## Provided entries
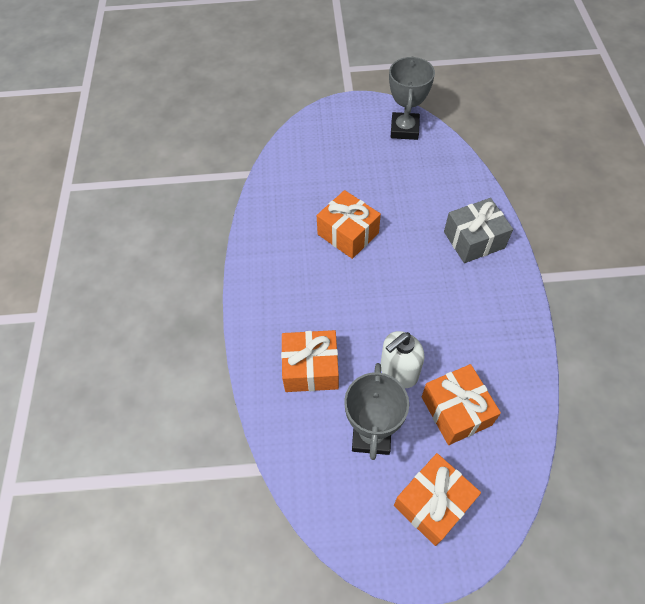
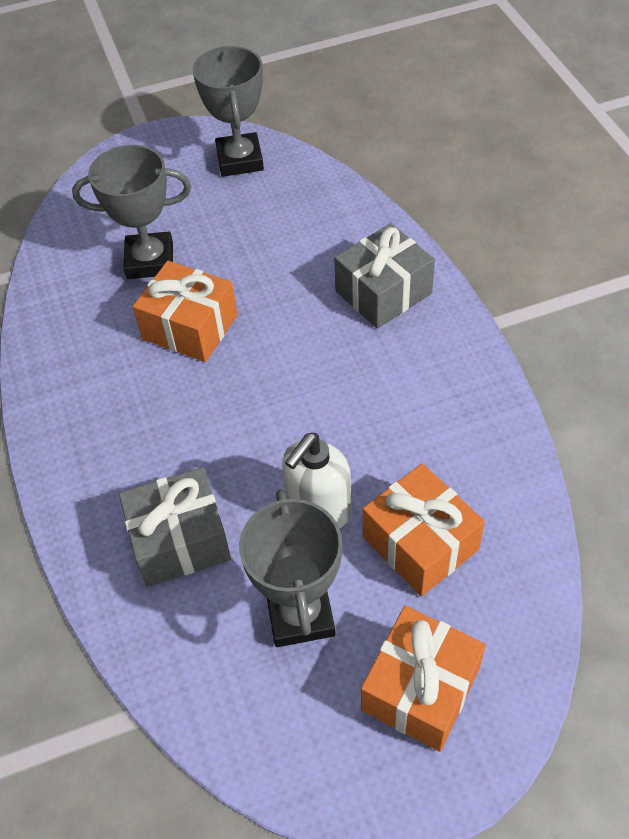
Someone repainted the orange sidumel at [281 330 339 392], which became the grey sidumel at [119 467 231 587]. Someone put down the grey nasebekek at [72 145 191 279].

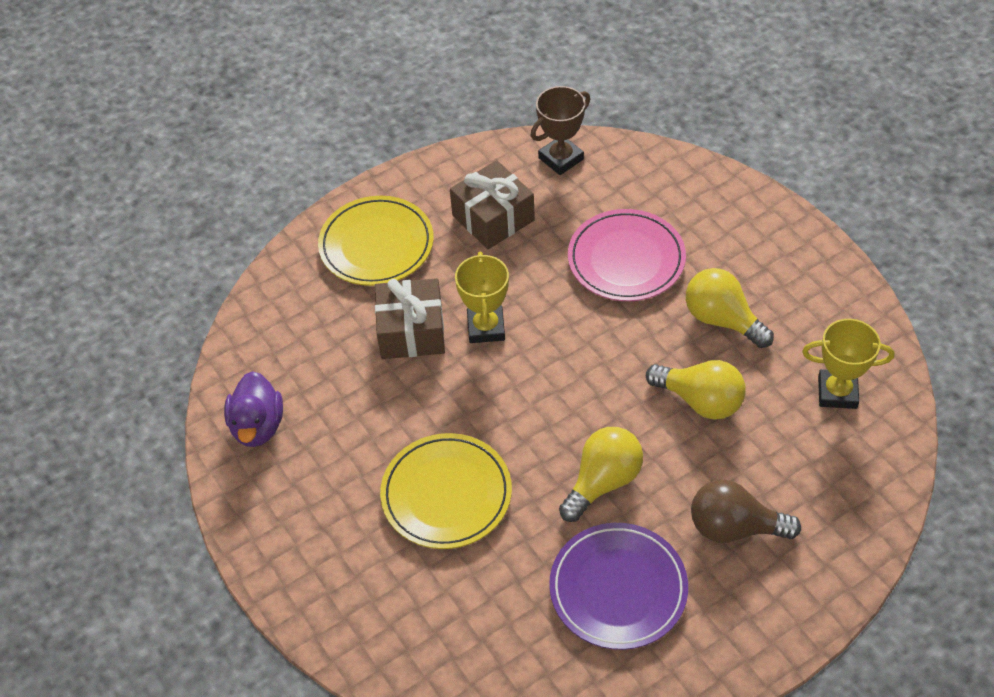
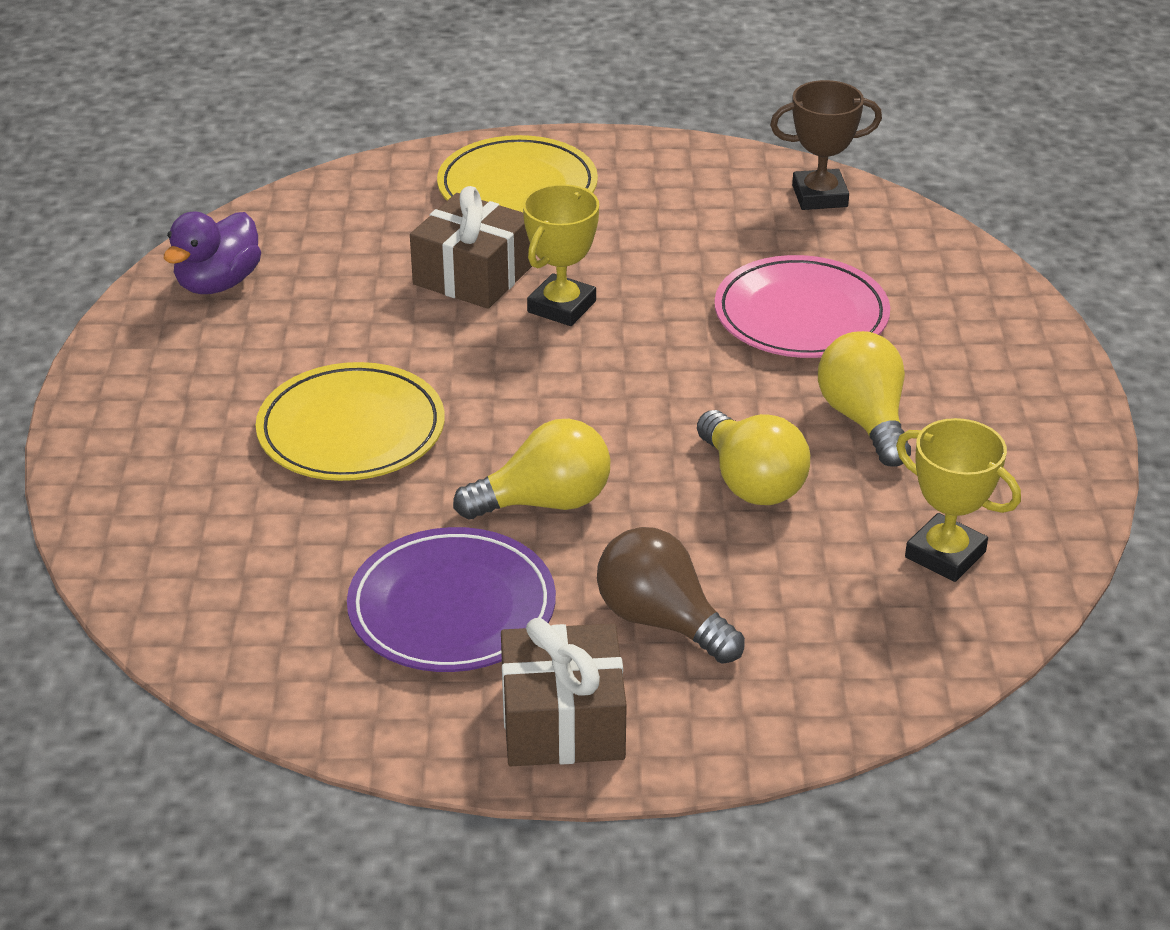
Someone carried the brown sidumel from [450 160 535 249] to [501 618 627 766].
* * *
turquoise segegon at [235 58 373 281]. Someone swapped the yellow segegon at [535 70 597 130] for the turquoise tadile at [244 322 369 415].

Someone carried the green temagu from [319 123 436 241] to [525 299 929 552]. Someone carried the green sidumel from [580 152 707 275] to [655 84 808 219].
--
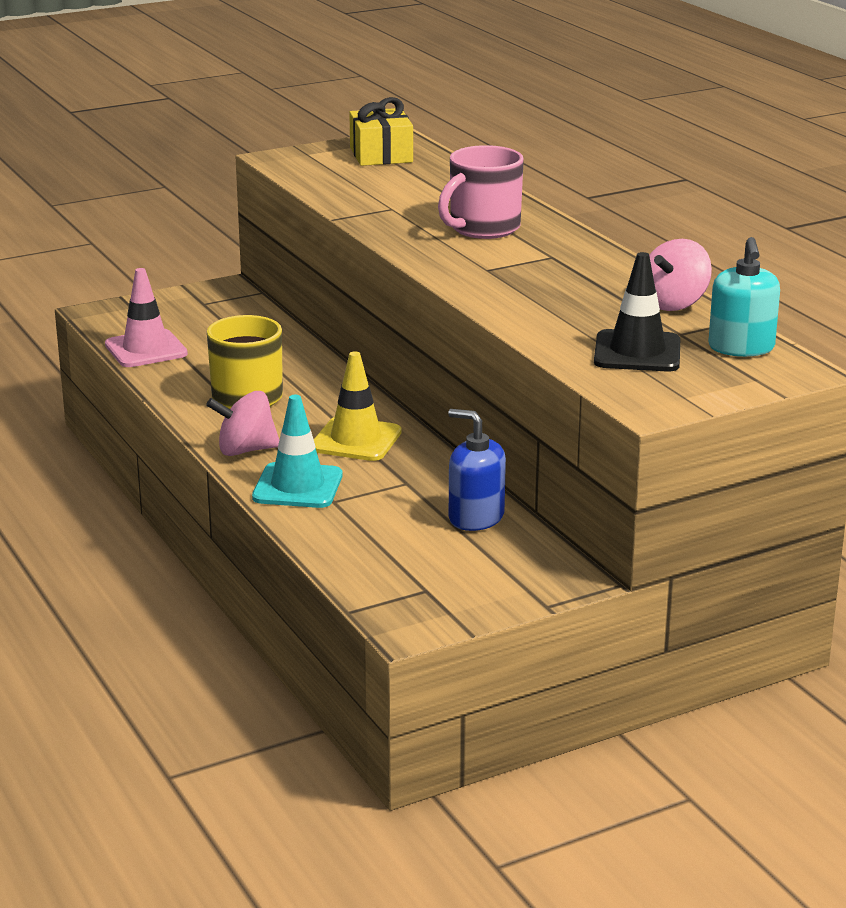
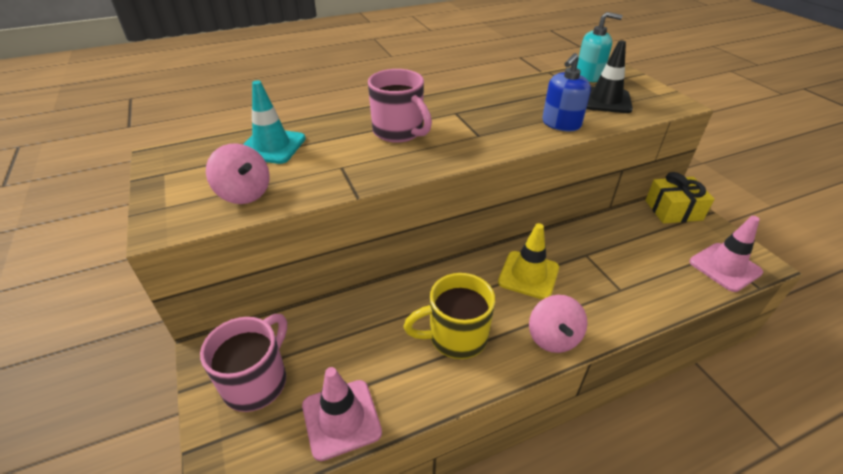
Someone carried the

## Exercise goal
Retype only the stretch of lines above starting at the one with "turquoise segegon at" and stopping at the one with "Someone carried the green temagu", exactly as written, with both kept.

## Answer box
turquoise segegon at [235 58 373 281]. Someone swapped the yellow segegon at [535 70 597 130] for the turquoise tadile at [244 322 369 415].

Someone carried the green temagu from [319 123 436 241] to [525 299 929 552]. Someone carried the green sidumel from [580 152 707 275] to [655 84 808 219].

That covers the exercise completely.